■ **INSTRUCTION**
Reproduce the listing below exactly, minus its pictures.

-- RECORDED DATA follows --

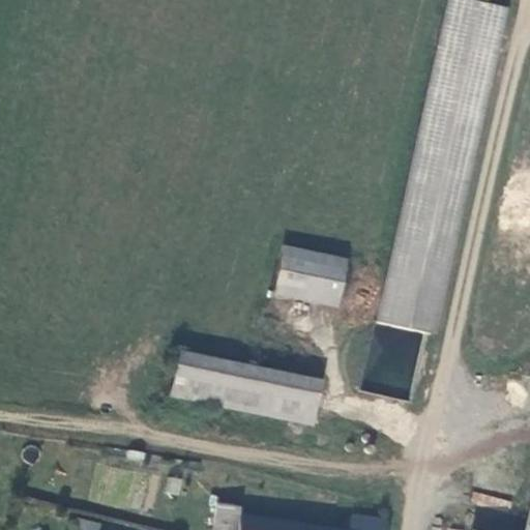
[(433,340),(506,10),(459,0),(447,0),(374,326),(433,340)]
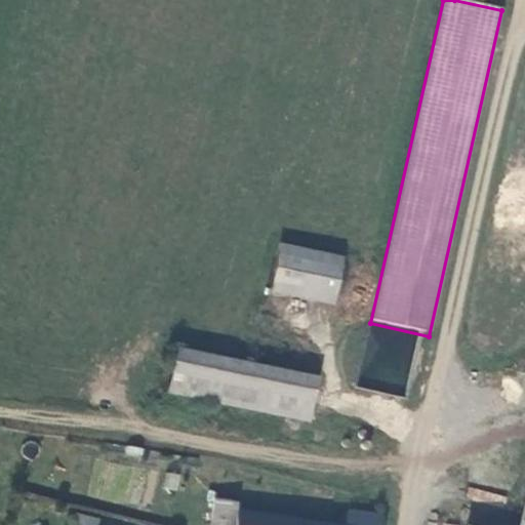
[(332,309),(342,259),(280,246),(269,295),(332,309)]
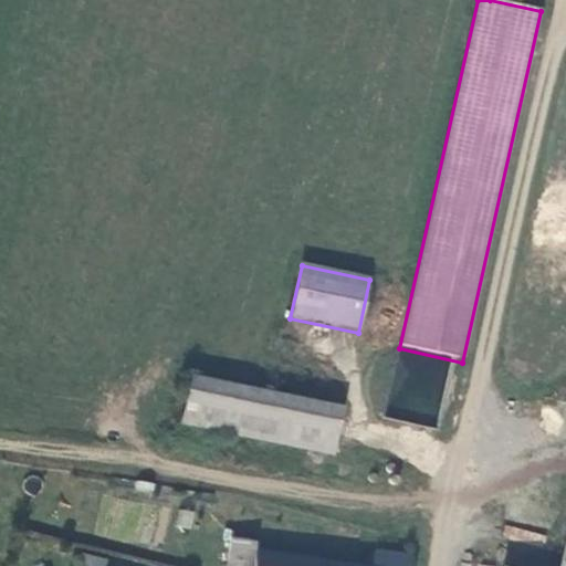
[(342,405),(189,373),(179,423),(332,454),(342,405)]
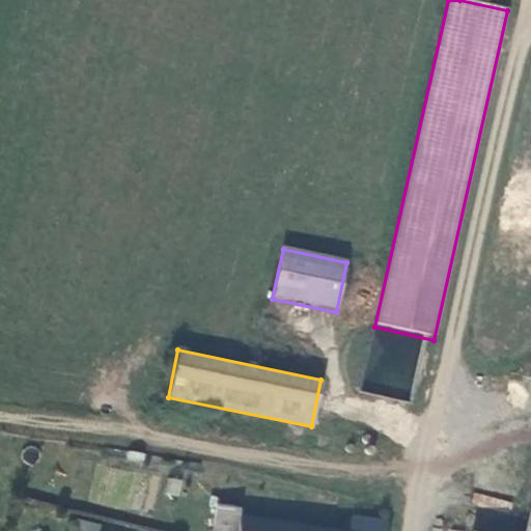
[(384,530),(386,520),(351,514),(347,529),(236,514),(239,506),(214,503),(210,530),(384,530)]
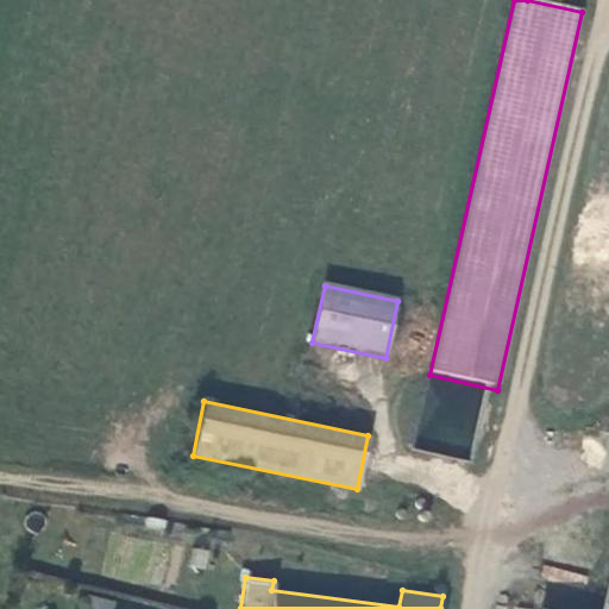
[(80,608),(110,608),(112,601),(85,594),(80,608)]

-- RECORDED DATA concluded --

■ **YOUR RESPONSE**
[(433,340),(506,10),(459,0),(447,0),(374,326),(433,340)]
[(332,309),(342,259),(280,246),(269,295),(332,309)]
[(342,405),(189,373),(179,423),(332,454),(342,405)]
[(384,530),(386,520),(351,514),(347,529),(236,514),(239,506),(214,503),(210,530),(384,530)]
[(80,608),(110,608),(112,601),(85,594),(80,608)]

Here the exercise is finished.